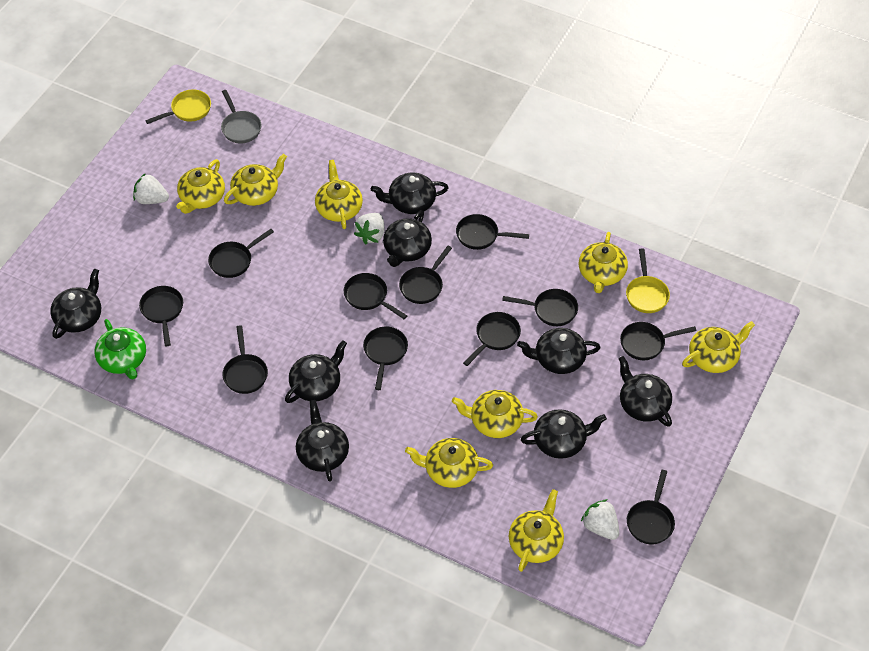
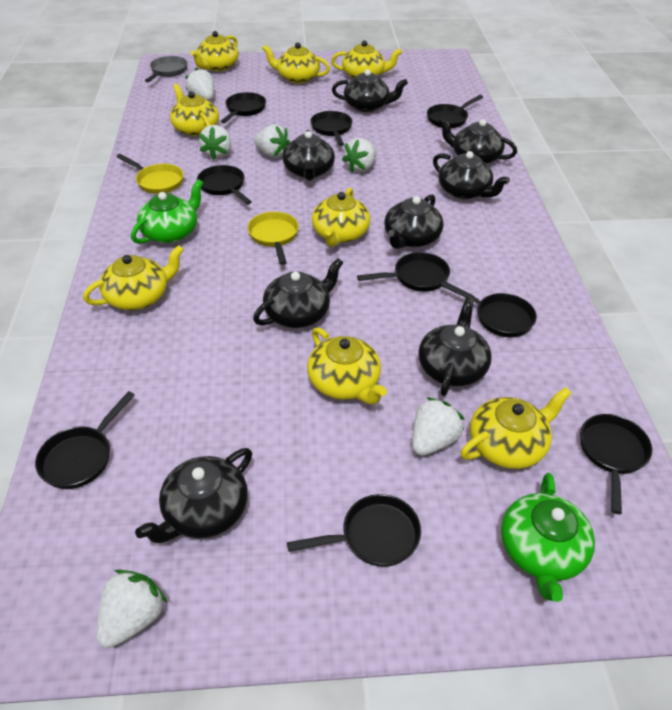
black pan: 11 -> 9
green teapot: 1 -> 2
white strawberry: 3 -> 6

********************

Please write the material out again exactly as shown above, minus any pictures.

Task response:
black pan: 11 -> 9
green teapot: 1 -> 2
white strawberry: 3 -> 6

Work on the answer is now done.